> _Exercise directions_: Look through the listing below for the string "plus". Show each line where it occurs.

> _Dataset_:
== == ==
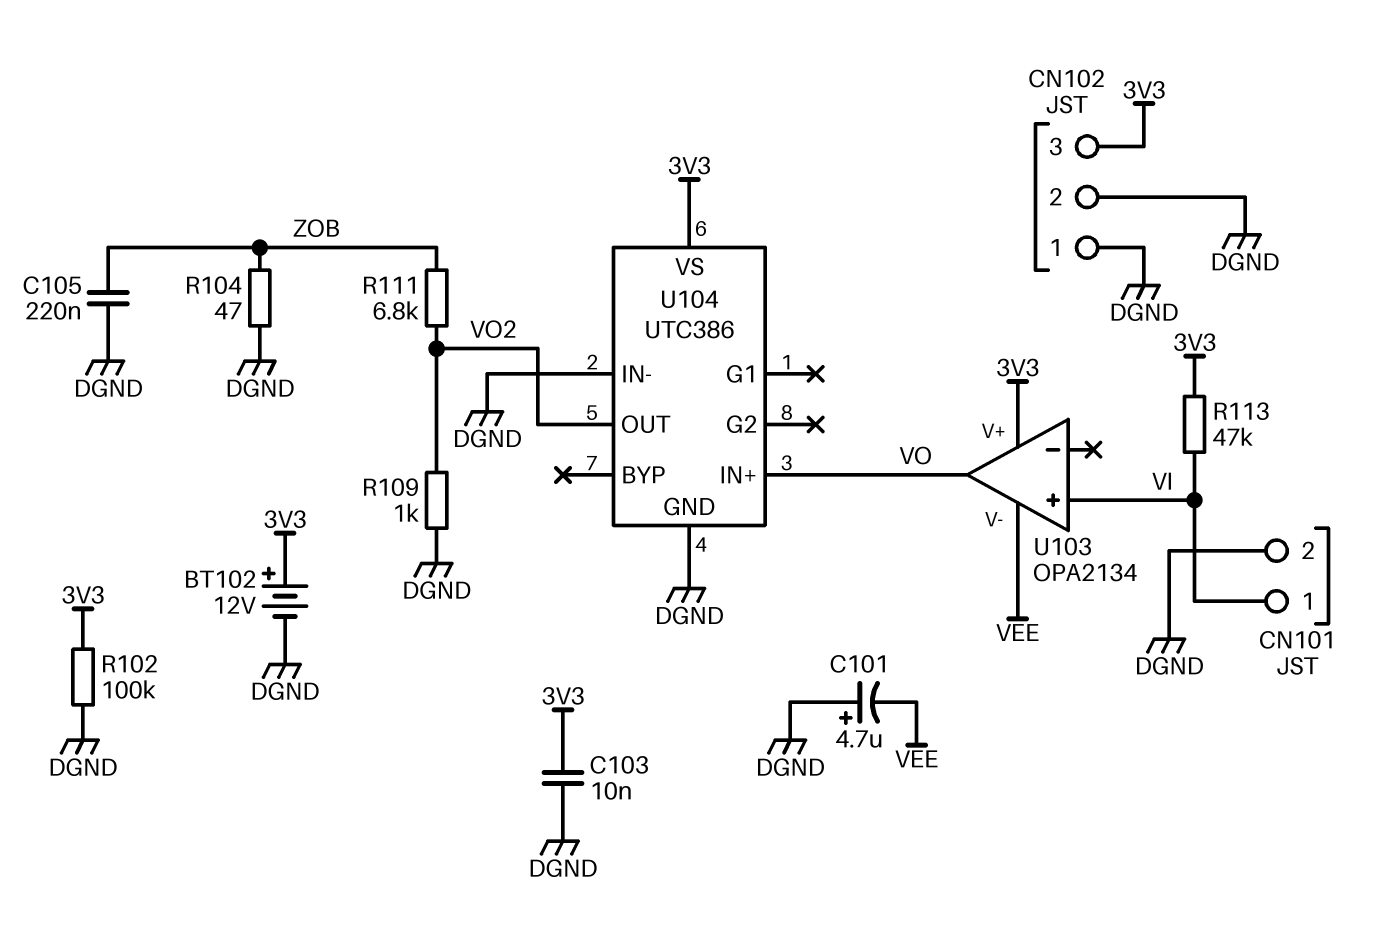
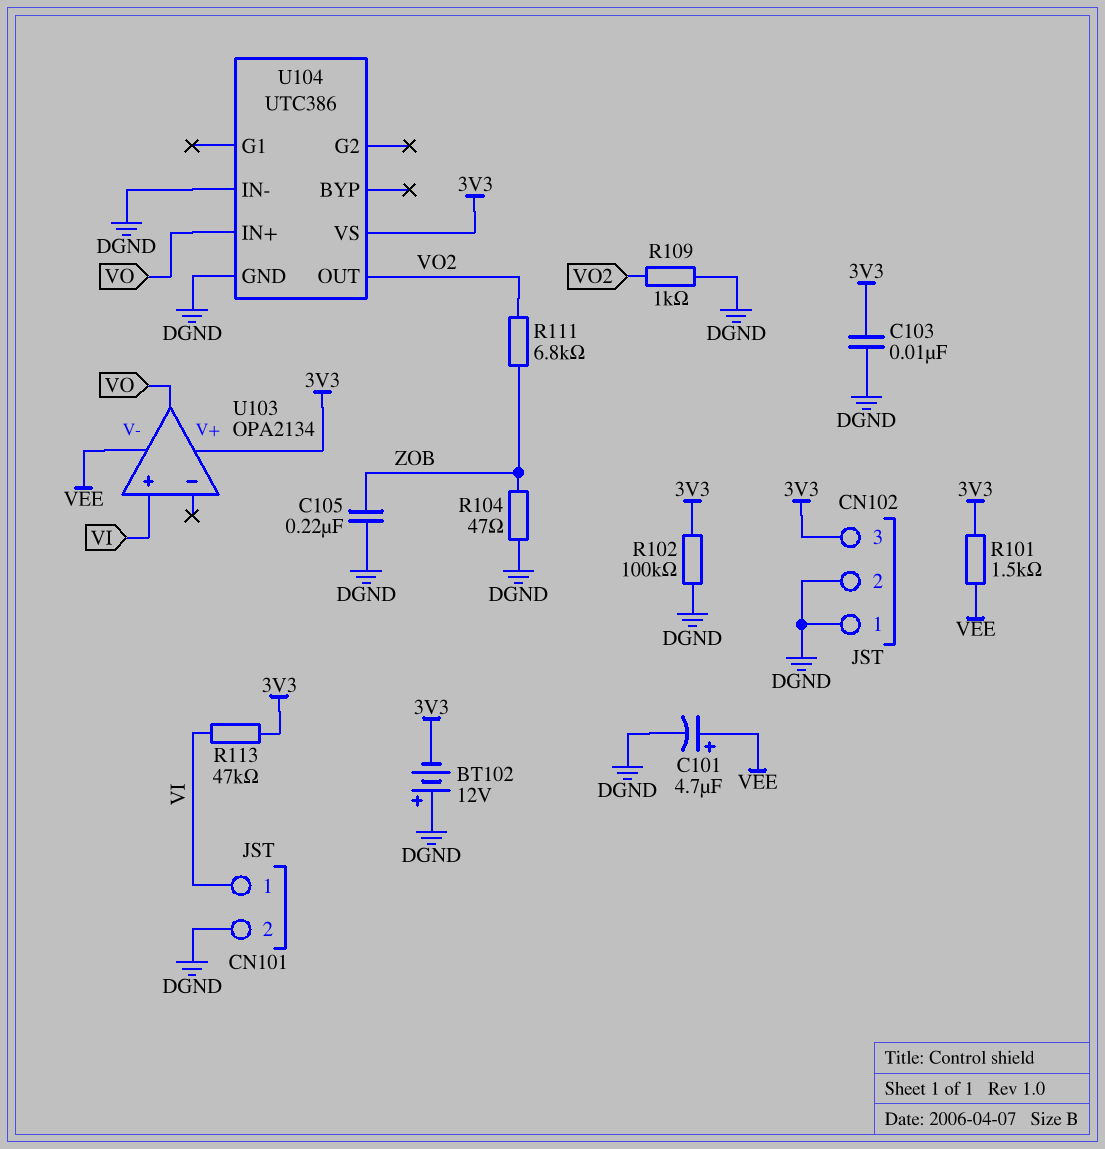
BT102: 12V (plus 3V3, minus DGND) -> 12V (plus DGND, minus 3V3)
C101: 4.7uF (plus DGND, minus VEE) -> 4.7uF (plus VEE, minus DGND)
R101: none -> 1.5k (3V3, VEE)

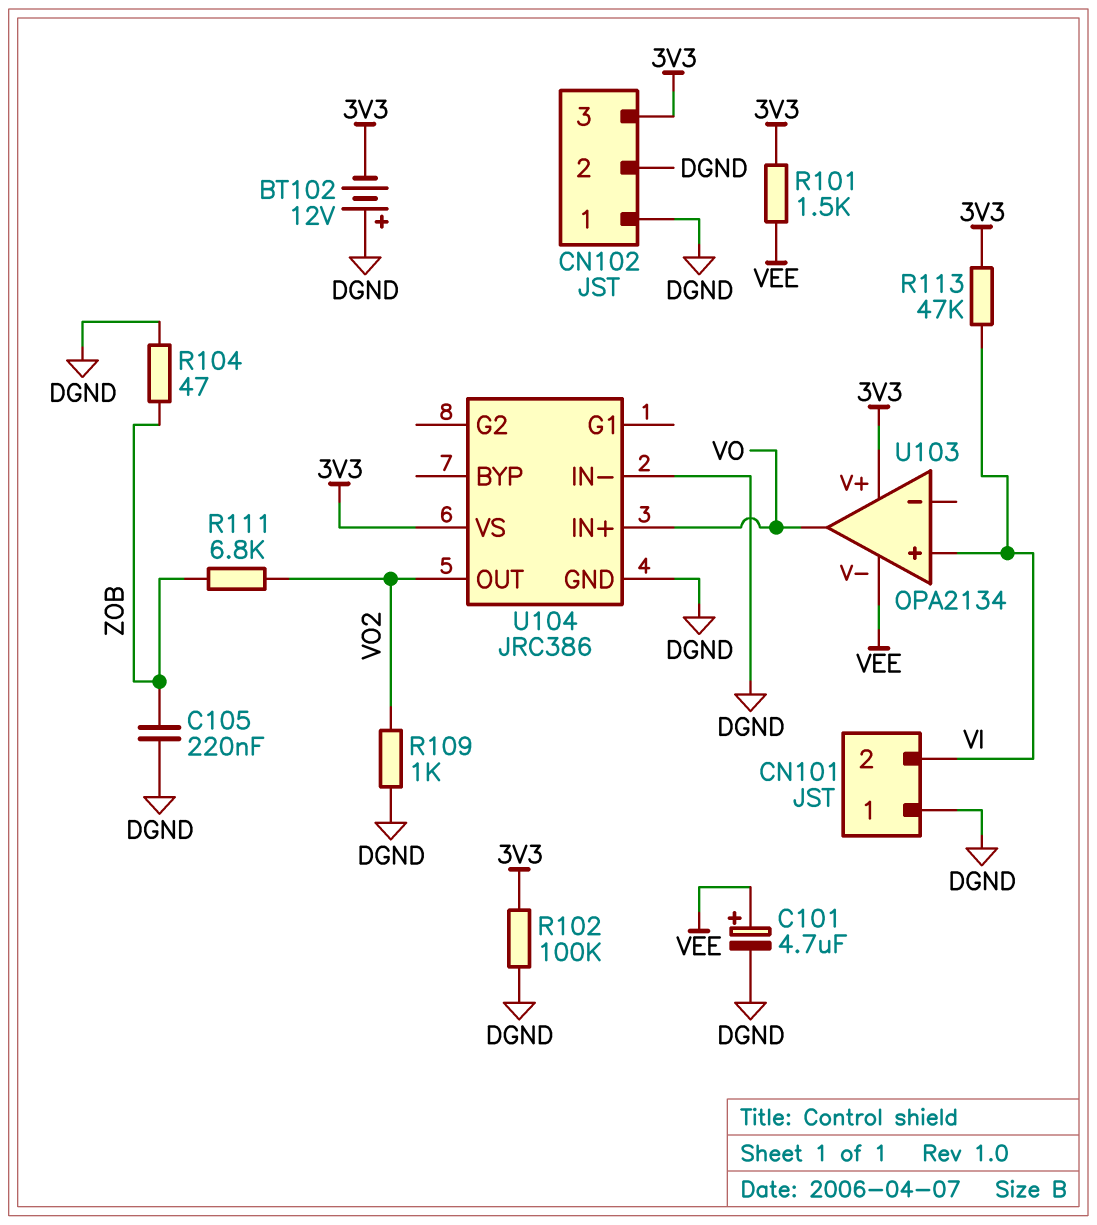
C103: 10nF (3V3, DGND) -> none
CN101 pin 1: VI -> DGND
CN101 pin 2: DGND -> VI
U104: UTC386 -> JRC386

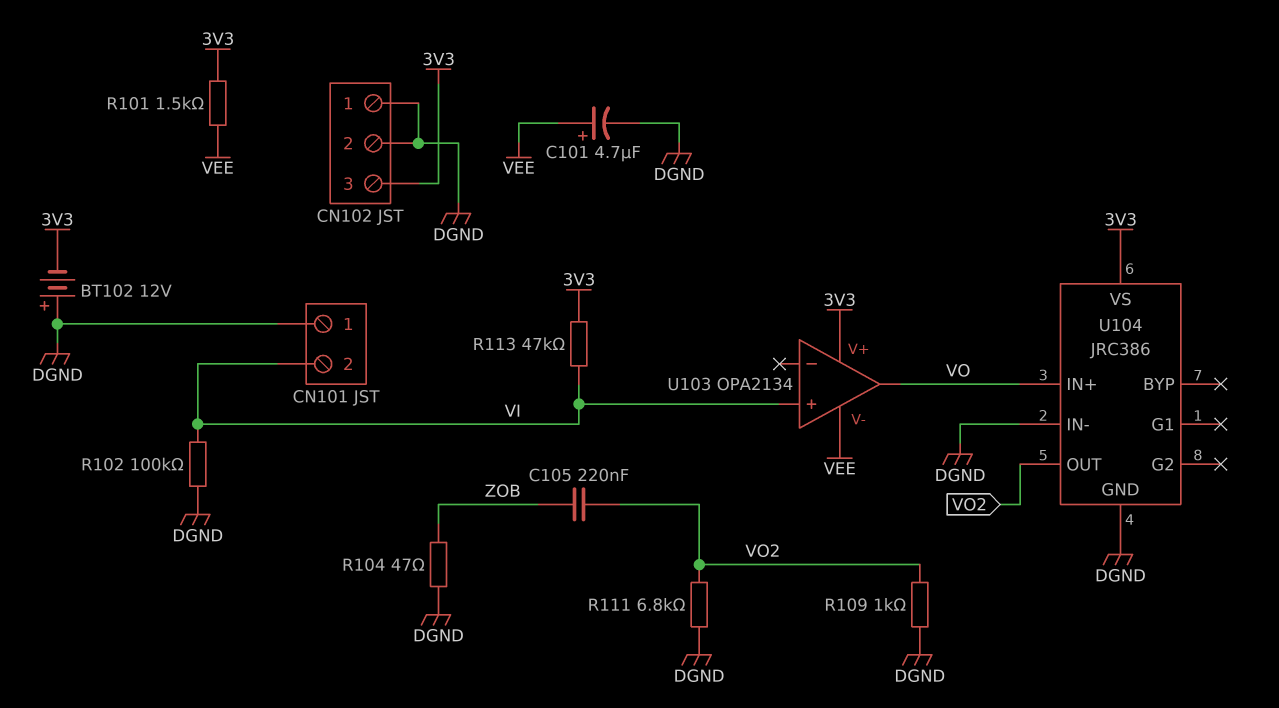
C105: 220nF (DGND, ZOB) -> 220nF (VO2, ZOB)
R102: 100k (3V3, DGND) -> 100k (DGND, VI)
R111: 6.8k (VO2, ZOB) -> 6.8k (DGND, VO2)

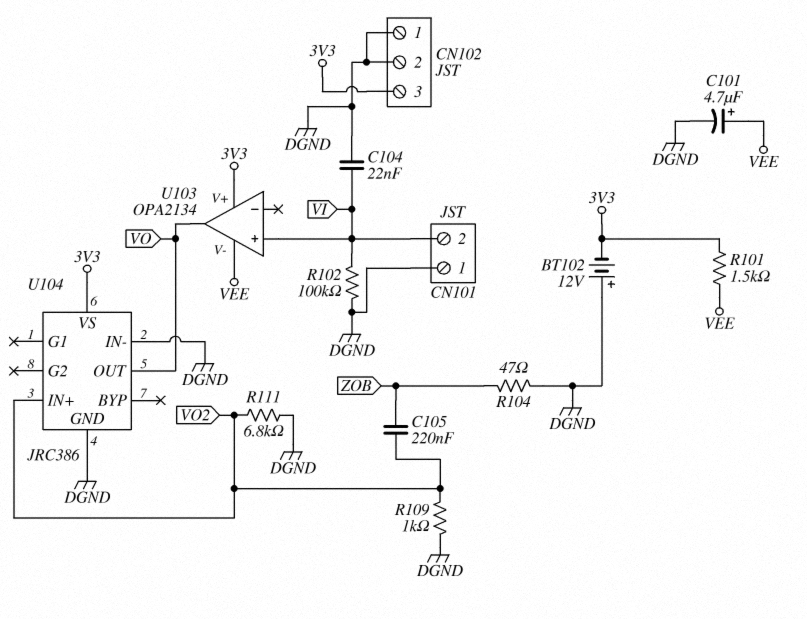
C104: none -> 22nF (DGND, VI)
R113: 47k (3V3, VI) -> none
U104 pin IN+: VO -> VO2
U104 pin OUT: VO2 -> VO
== == ==
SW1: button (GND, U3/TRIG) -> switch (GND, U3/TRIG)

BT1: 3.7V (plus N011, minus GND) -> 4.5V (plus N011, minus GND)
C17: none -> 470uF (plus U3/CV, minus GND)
== == ==
> _Exercise solution_:
BT102: 12V (plus 3V3, minus DGND) -> 12V (plus DGND, minus 3V3)
C101: 4.7uF (plus DGND, minus VEE) -> 4.7uF (plus VEE, minus DGND)
BT1: 3.7V (plus N011, minus GND) -> 4.5V (plus N011, minus GND)
C17: none -> 470uF (plus U3/CV, minus GND)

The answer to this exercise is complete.